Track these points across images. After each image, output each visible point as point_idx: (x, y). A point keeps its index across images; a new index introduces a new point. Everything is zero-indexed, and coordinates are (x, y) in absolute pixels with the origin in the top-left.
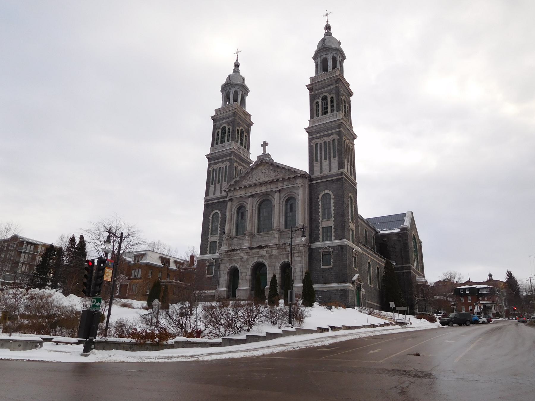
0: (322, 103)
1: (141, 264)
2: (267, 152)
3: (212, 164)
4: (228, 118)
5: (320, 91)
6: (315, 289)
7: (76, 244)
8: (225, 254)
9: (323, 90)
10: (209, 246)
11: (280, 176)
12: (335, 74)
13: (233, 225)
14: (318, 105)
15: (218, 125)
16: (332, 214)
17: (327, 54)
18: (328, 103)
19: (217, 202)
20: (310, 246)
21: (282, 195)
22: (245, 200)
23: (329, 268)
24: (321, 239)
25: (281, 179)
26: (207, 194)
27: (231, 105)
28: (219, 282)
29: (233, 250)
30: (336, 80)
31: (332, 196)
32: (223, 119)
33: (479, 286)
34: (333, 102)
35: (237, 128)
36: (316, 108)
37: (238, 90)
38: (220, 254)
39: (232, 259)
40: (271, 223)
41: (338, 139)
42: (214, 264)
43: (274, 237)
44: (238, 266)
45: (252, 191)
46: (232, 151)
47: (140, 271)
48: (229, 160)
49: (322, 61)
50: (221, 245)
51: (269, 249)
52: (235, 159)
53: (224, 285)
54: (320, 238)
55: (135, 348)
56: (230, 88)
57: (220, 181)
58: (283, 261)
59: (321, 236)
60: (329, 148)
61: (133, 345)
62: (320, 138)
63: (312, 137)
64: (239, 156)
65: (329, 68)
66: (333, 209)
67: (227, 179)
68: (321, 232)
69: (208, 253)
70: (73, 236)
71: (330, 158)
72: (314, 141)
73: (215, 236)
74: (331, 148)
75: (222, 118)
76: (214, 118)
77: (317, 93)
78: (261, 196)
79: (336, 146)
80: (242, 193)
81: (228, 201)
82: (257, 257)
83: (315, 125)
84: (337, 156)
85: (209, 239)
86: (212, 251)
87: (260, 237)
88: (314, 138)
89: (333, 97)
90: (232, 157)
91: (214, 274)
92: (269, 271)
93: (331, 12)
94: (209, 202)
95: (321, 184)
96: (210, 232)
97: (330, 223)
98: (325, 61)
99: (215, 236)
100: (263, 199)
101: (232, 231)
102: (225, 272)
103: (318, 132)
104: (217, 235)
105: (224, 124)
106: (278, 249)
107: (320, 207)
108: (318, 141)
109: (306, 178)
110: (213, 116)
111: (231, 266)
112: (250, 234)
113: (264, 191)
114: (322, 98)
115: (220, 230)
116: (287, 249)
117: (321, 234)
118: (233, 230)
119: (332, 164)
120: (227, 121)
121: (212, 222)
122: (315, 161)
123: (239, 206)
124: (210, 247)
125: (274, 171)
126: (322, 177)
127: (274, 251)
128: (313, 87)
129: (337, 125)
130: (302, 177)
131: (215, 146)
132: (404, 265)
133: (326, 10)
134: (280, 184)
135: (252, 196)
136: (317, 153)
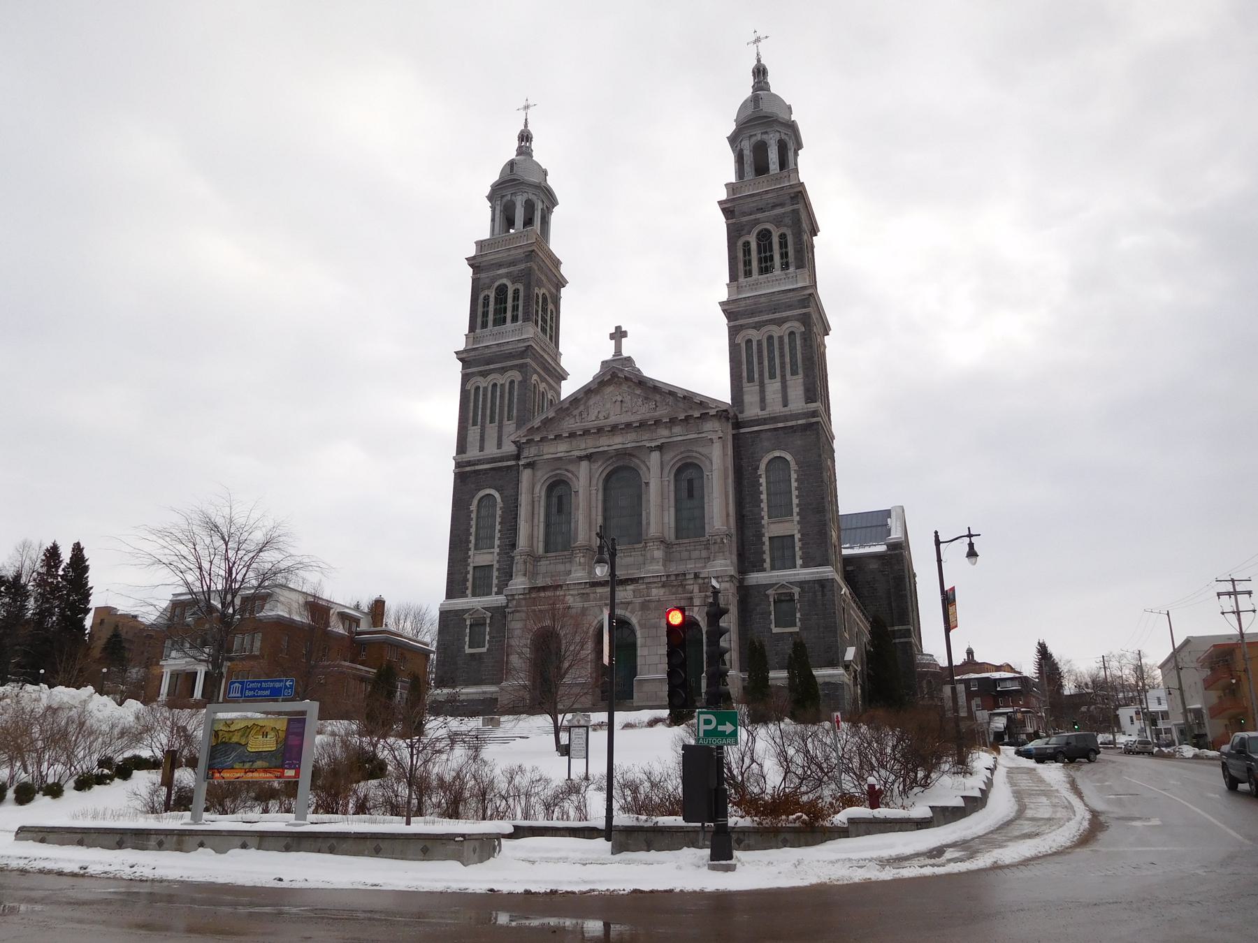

EXERCISE REQUIREMENTS | Rewrite the data from its start through the line containing "44: (238, 266)", inclusive, replacing "absolute pixels" with "screen pixels" and changing nothing else. Leave the pictures out of your answer.

COMPLETE OUTPUT |
Track these points across images. After each image, output each visible point as point_idx: (x, y). A point keeps its index across images; a new index introduces a new point. Everything is zero-indexed, and coordinates are (x, y) in screen pixels with the origin in the top-left.
0: (322, 103)
1: (141, 264)
2: (267, 152)
3: (212, 164)
4: (228, 118)
5: (320, 91)
6: (315, 289)
7: (76, 244)
8: (225, 254)
9: (323, 90)
10: (209, 246)
11: (280, 176)
12: (335, 74)
13: (233, 225)
14: (318, 105)
15: (218, 125)
16: (332, 214)
17: (327, 54)
18: (328, 103)
19: (217, 202)
20: (310, 246)
21: (282, 195)
22: (245, 200)
23: (329, 268)
24: (321, 239)
25: (281, 179)
26: (207, 194)
27: (231, 105)
28: (219, 282)
29: (233, 250)
30: (336, 80)
31: (332, 196)
32: (223, 119)
33: (479, 286)
34: (333, 102)
35: (237, 128)
36: (316, 108)
37: (238, 90)
38: (220, 254)
39: (232, 259)
40: (271, 223)
41: (338, 139)
42: (214, 264)
43: (274, 237)
44: (238, 266)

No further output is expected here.